__Activity__:
Somewhere below are a line with "The yellow_nitudul ended" and a later line with "What was the". Output exactly those lines and all lines between them.

──────── Task inputs

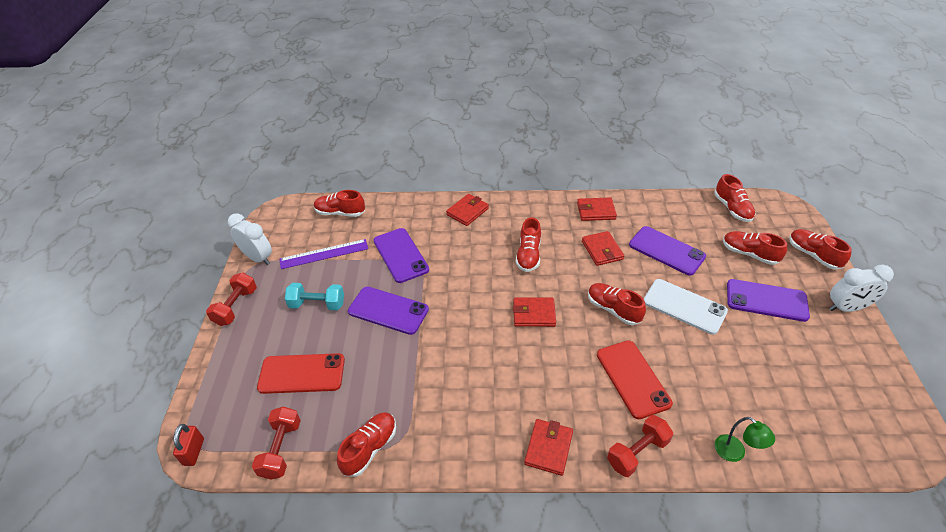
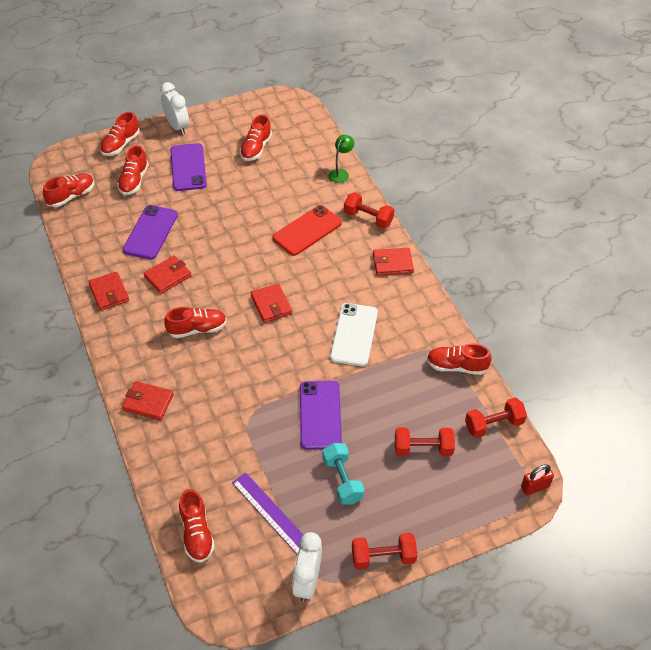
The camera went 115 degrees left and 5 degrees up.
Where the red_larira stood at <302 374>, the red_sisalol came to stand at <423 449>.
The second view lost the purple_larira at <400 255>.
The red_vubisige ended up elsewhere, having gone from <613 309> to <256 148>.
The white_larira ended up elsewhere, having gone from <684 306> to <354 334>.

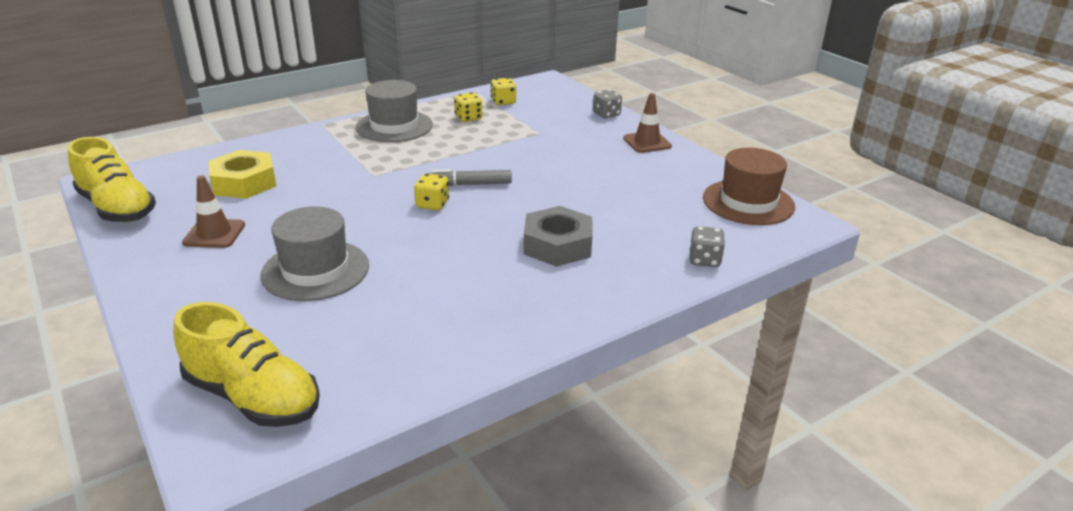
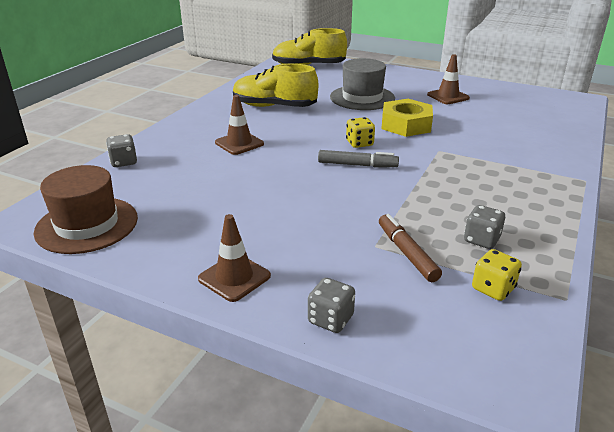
The camera went 150 degrees right and 0 degrees up.
The yellow_vubisige ended up elsewhere, having gone from <117 208> to <274 106>.
The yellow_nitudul ended up elsewhere, having gone from <244 183> to <406 125>.
The second view lost the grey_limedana at <394 126>.
The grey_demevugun at <469 184> ended up facing another way, 45 degrees clockwise from before.
What was the yellow_levolek at <468 118> turned into the grey_levolek at <481 240>.
Where the grey_nitudul stood at <557 245>, the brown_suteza came to stand at <239 143>.
The second view gained the brown_demevugun at <407 253>.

────────────────

__Response to the exercise__:
The yellow_nitudul ended up elsewhere, having gone from <244 183> to <406 125>.
The second view lost the grey_limedana at <394 126>.
The grey_demevugun at <469 184> ended up facing another way, 45 degrees clockwise from before.
What was the yellow_levolek at <468 118> turned into the grey_levolek at <481 240>.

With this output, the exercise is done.